▸ **Work to complete**:
Reproduce the whole listing exactly, omitting any picture it holds.

▸ **Recorded data**:
Start of Block

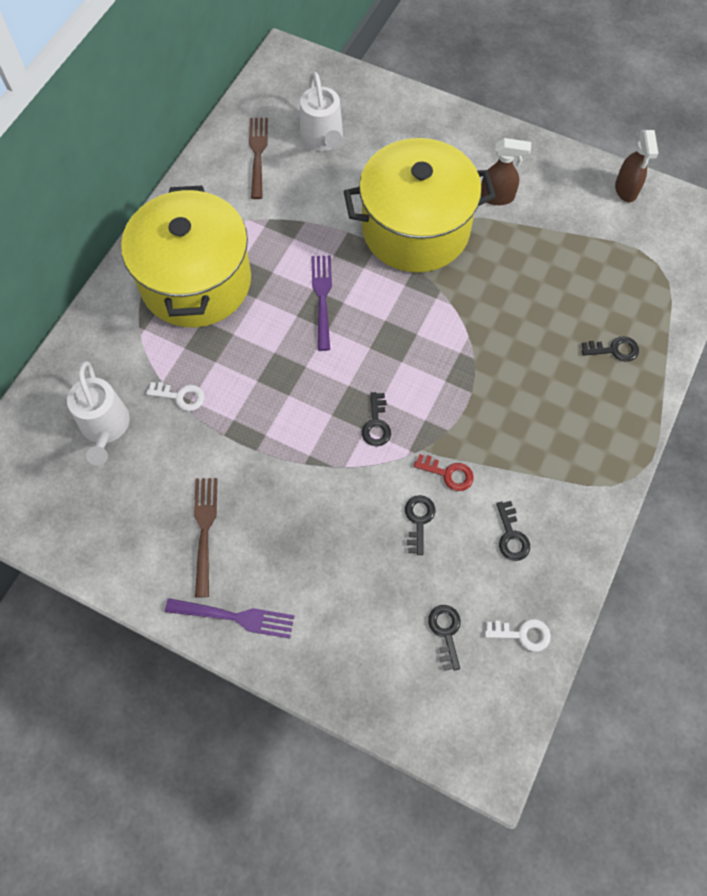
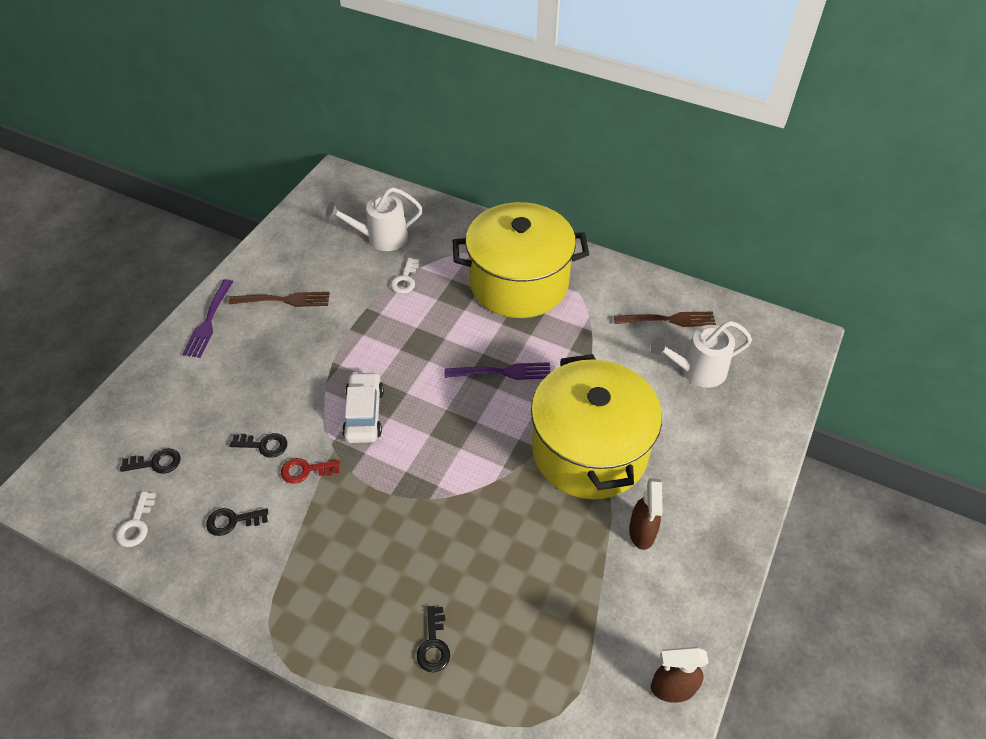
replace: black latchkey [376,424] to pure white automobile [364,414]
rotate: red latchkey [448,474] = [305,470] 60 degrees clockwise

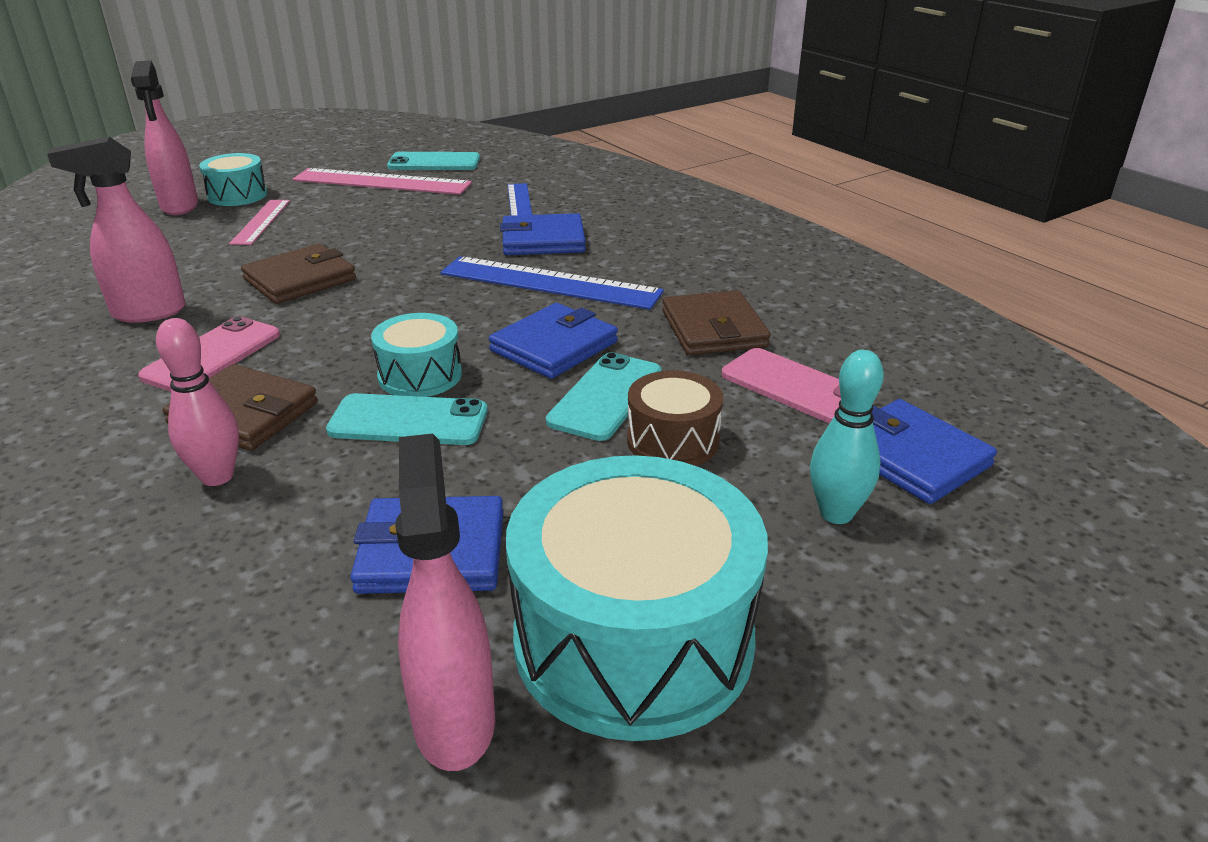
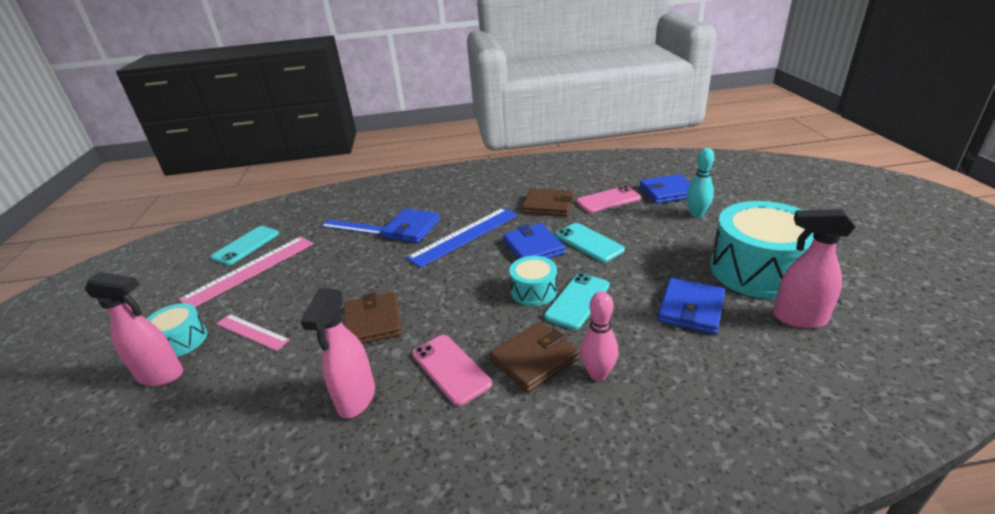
delete: brown toy drum [673,441]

End of Block

▸ **Task result**:
replace: black latchkey [376,424] to pure white automobile [364,414]
rotate: red latchkey [448,474] = [305,470] 60 degrees clockwise

delete: brown toy drum [673,441]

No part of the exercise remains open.